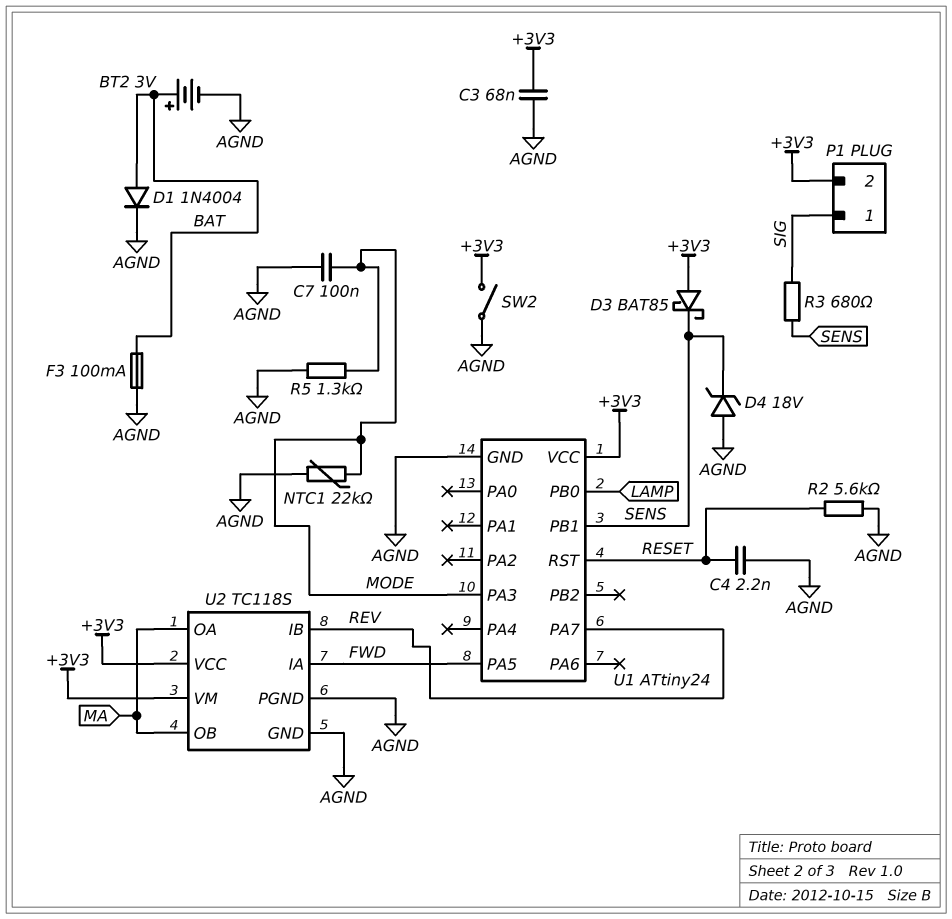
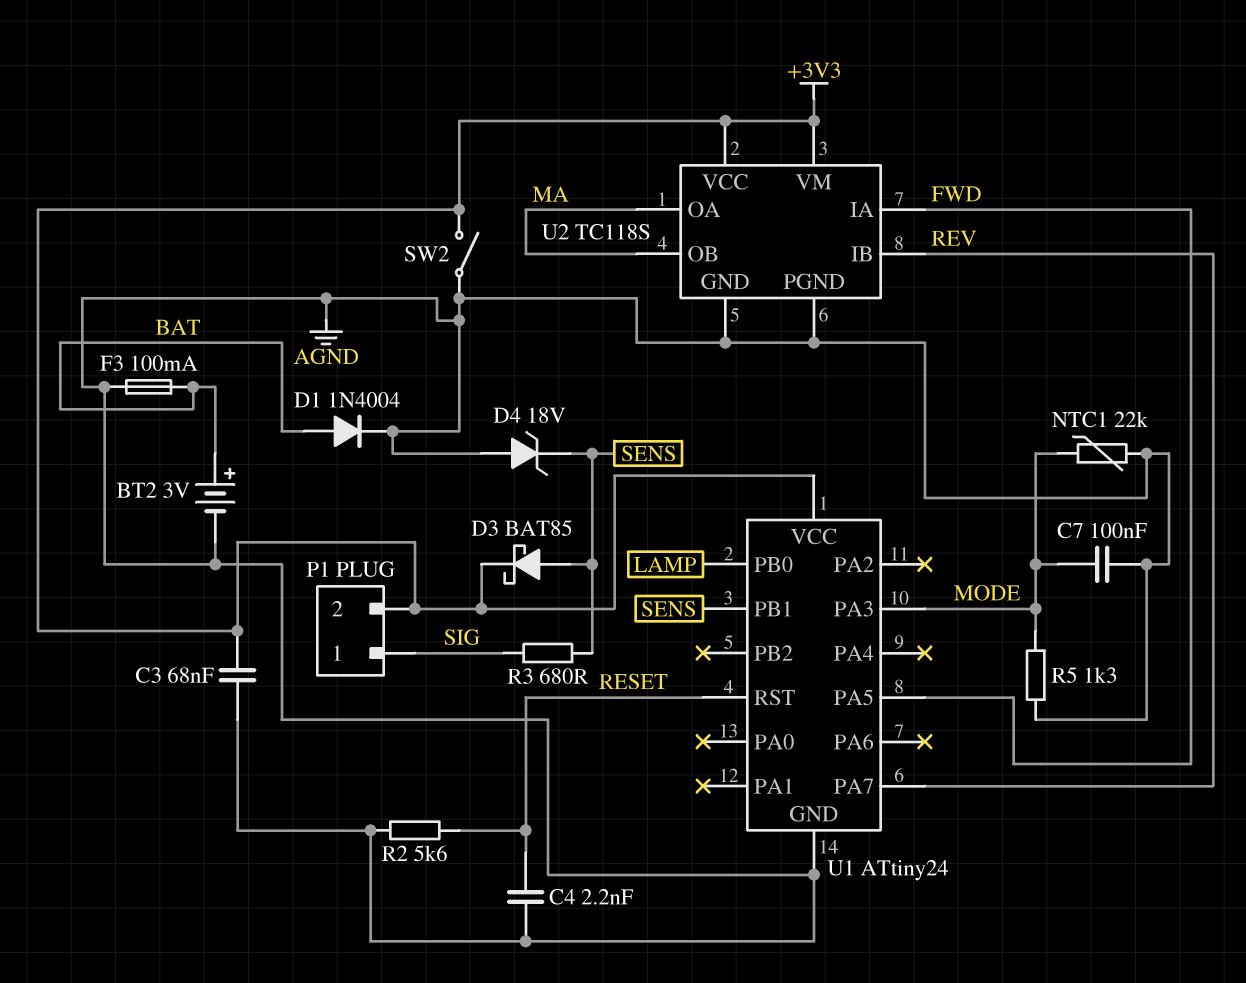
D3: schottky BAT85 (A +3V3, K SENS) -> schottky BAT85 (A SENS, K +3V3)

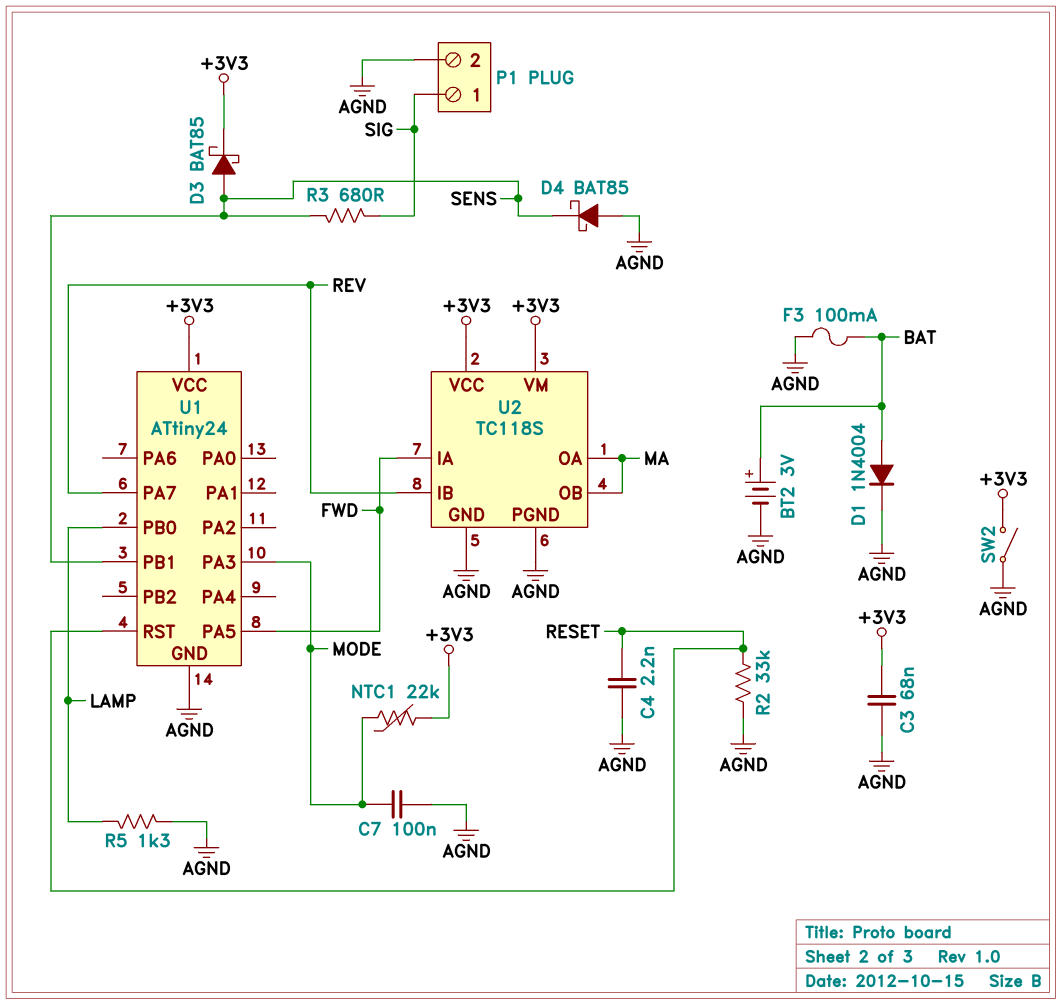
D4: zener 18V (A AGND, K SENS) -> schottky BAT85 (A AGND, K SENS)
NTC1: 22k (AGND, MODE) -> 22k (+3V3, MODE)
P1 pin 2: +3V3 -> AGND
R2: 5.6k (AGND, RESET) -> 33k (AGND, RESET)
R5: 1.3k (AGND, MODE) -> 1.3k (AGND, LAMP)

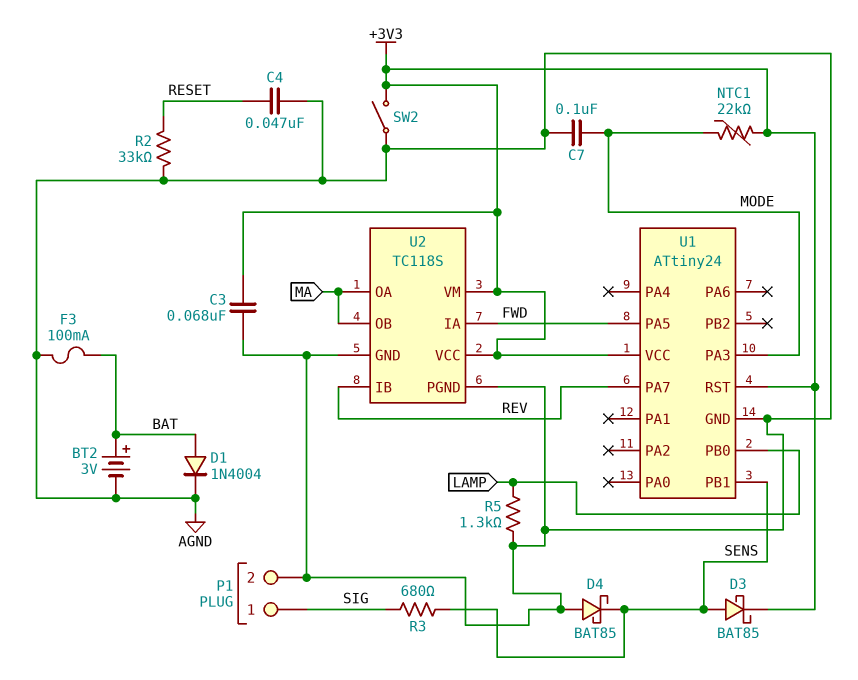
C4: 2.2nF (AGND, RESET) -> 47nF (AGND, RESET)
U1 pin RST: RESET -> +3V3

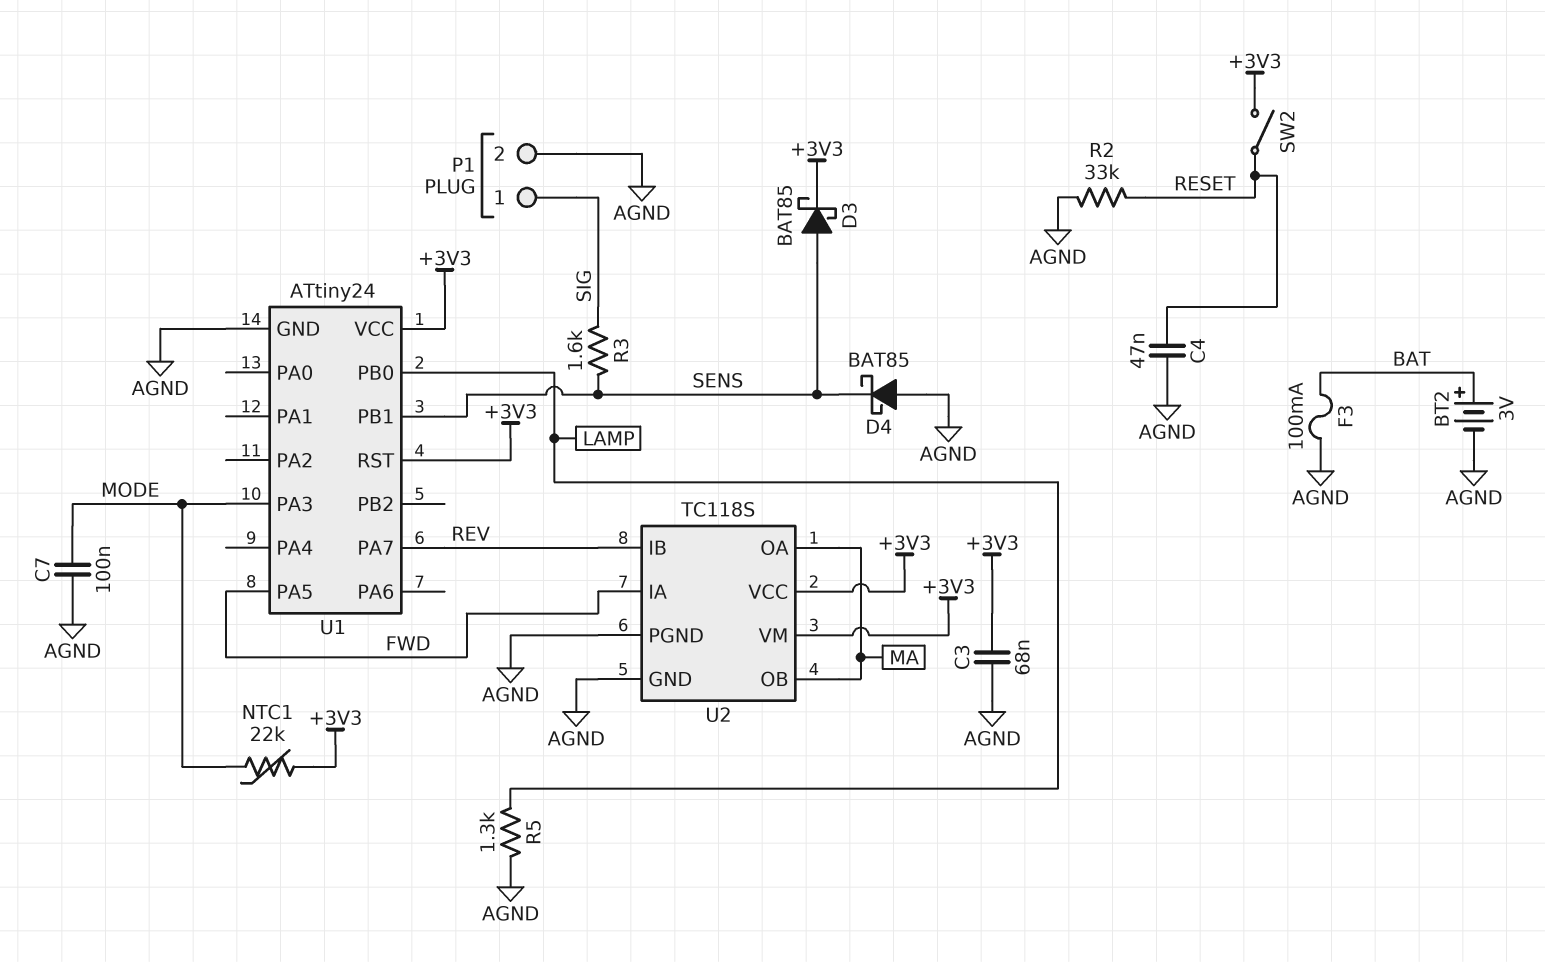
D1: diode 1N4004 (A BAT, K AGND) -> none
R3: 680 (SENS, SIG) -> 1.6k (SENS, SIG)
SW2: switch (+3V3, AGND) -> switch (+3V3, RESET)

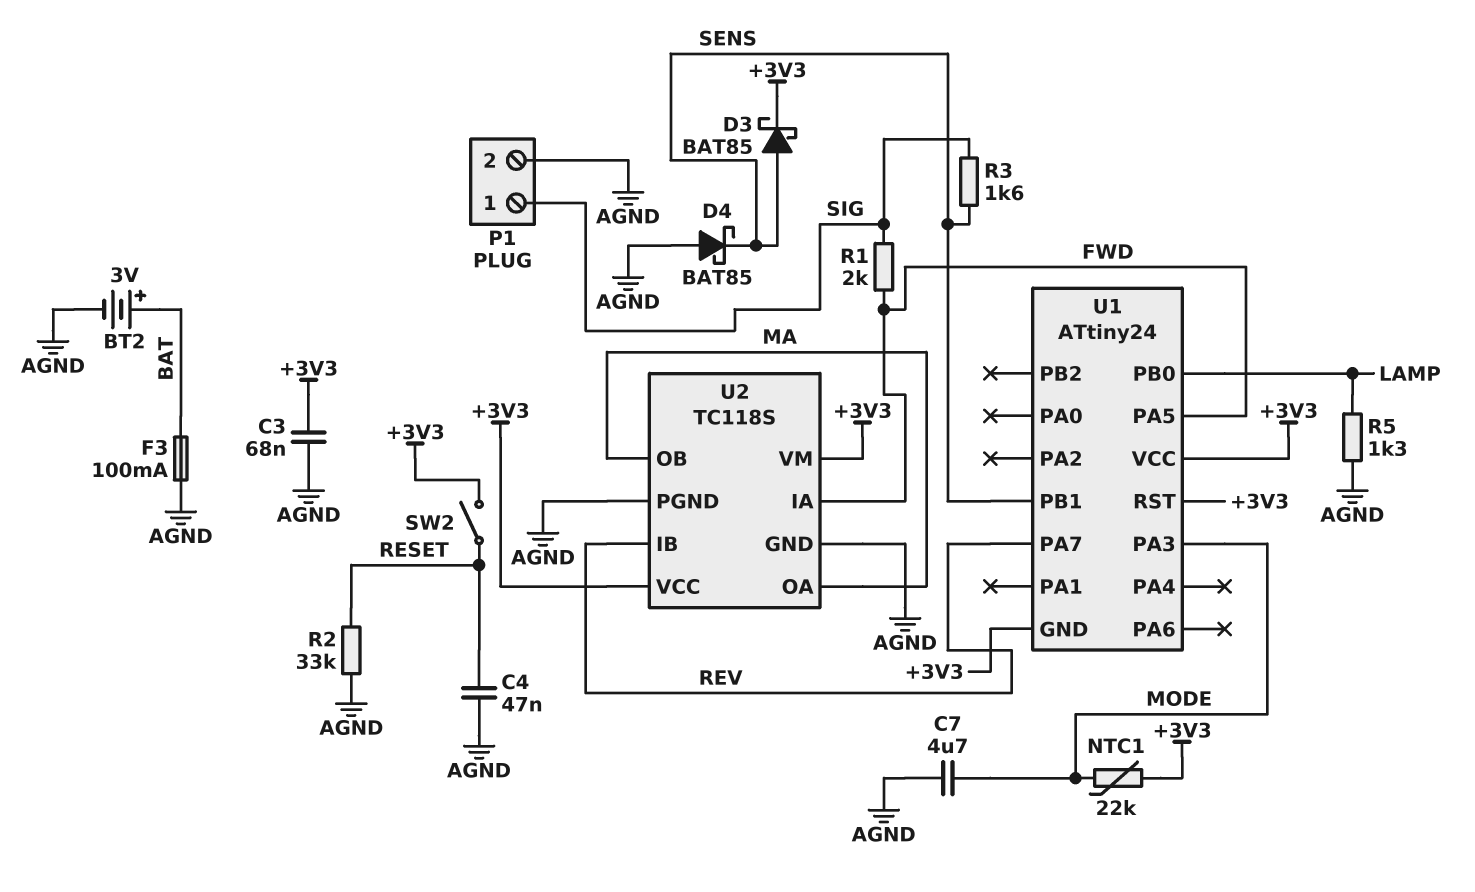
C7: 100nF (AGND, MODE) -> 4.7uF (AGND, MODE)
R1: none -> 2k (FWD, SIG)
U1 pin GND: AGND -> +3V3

= = =

Your instructions
With the pictures left out, output the lines from the one containing "D1: diode 1N4004 (A BAT, K AGND) -> none" through the last line of the records above, exactly as they are.

Task result
D1: diode 1N4004 (A BAT, K AGND) -> none
R3: 680 (SENS, SIG) -> 1.6k (SENS, SIG)
SW2: switch (+3V3, AGND) -> switch (+3V3, RESET)

C7: 100nF (AGND, MODE) -> 4.7uF (AGND, MODE)
R1: none -> 2k (FWD, SIG)
U1 pin GND: AGND -> +3V3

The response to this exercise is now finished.